*Required work:*
From the records that follow, copy every line in which "none" appears.
Extracted data: Begin
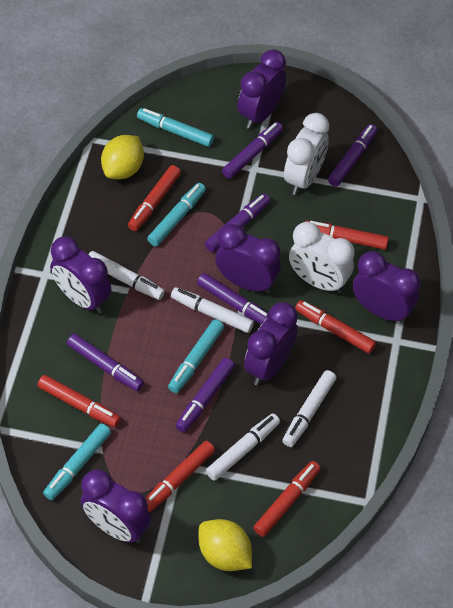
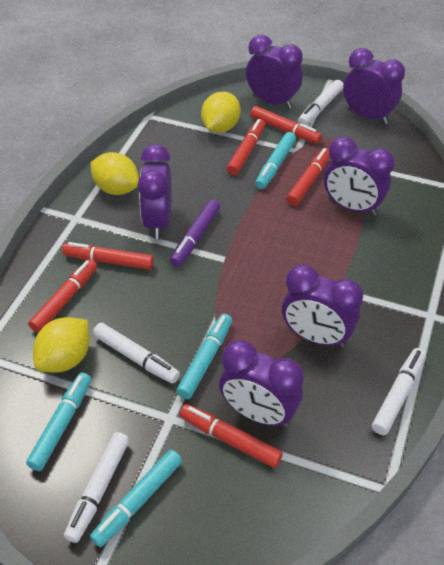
purple marker: [67,334,144,391] [176,358,235,433] [197,273,270,325] [205,194,270,252] [222,122,283,179] [328,124,377,186] = 6 -> [170,200,220,267] = 1
white clock: [284,113,329,195] [289,222,354,293] = 2 -> none = 0
yellow lemon: [101,135,144,179] [199,519,252,571] = 2 -> [33,317,90,372] [90,152,139,195] [201,91,241,133] = 3

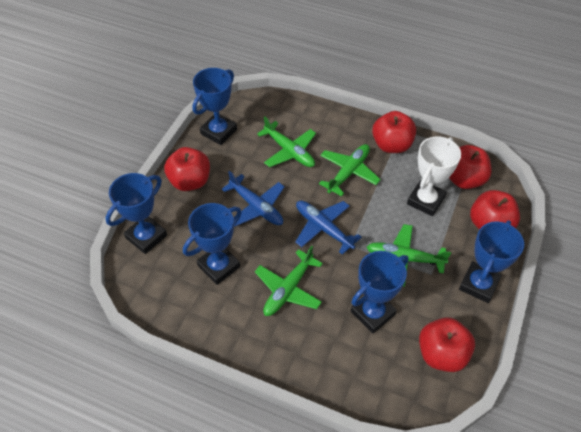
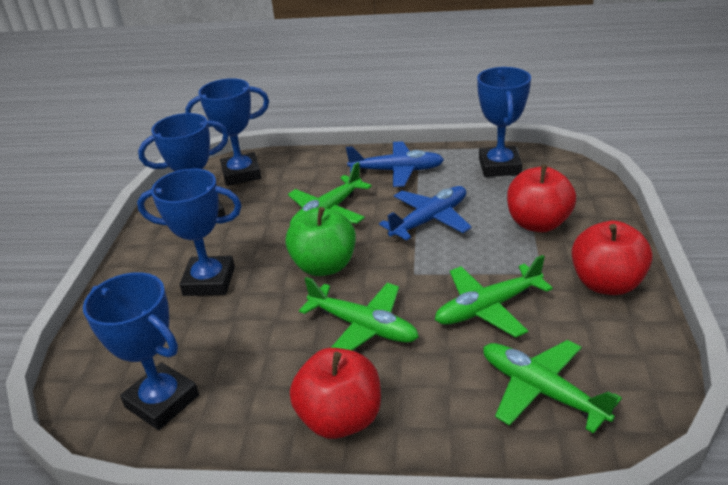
green apple: none = 0 -> [285,207,356,276] = 1
red apple: [164,147,210,191] [372,111,416,153] [419,317,475,372] [449,145,492,189] [470,190,520,230] = 5 -> [290,348,381,439] [507,165,576,232] [572,221,653,295] = 3
white trophy: [407,137,461,216] = 1 -> none = 0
Extracted data: End
*Exercise solution:*
white clock: [284,113,329,195] [289,222,354,293] = 2 -> none = 0
green apple: none = 0 -> [285,207,356,276] = 1
white trophy: [407,137,461,216] = 1 -> none = 0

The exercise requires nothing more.